## Exercise details
From the listing below, copy only the lines running from the line that contains "D103: LED white" to the line that contains "R101: 10k (3V3, GND) -> none", both included.

## Data shown
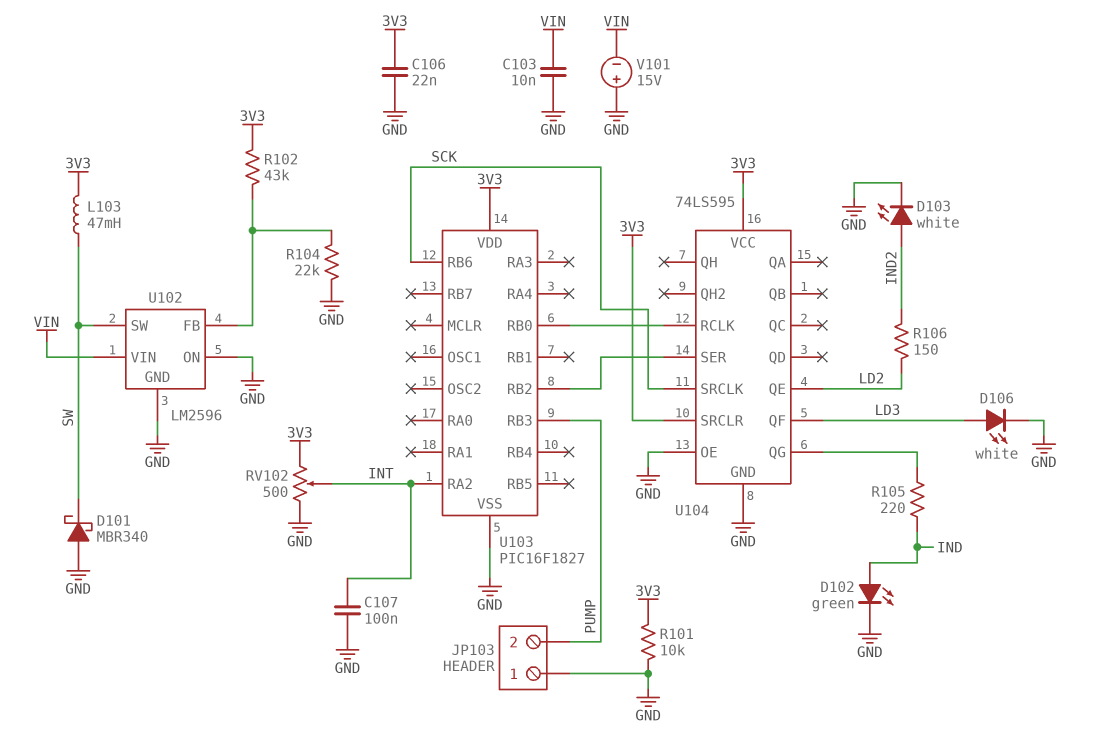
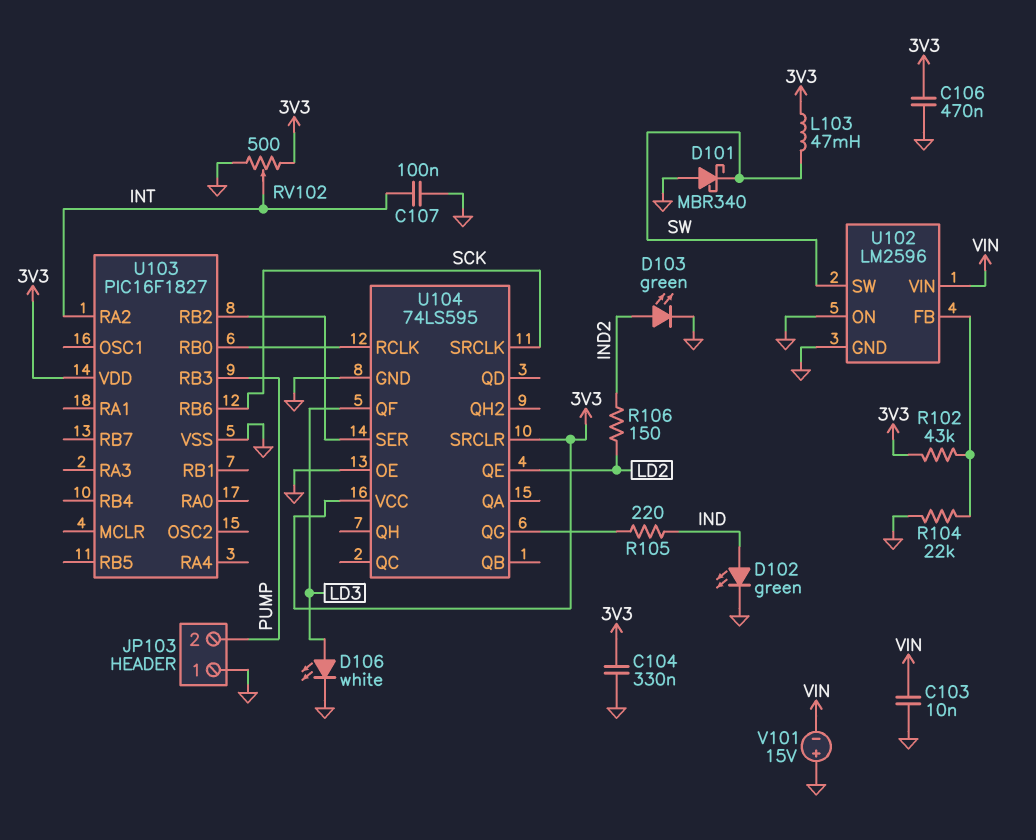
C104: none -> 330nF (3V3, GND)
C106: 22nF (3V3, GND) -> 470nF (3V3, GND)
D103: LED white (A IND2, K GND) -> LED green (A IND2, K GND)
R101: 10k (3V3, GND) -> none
---
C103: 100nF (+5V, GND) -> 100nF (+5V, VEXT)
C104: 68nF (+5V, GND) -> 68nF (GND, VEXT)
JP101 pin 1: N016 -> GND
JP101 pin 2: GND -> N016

## Answer section
D103: LED white (A IND2, K GND) -> LED green (A IND2, K GND)
R101: 10k (3V3, GND) -> none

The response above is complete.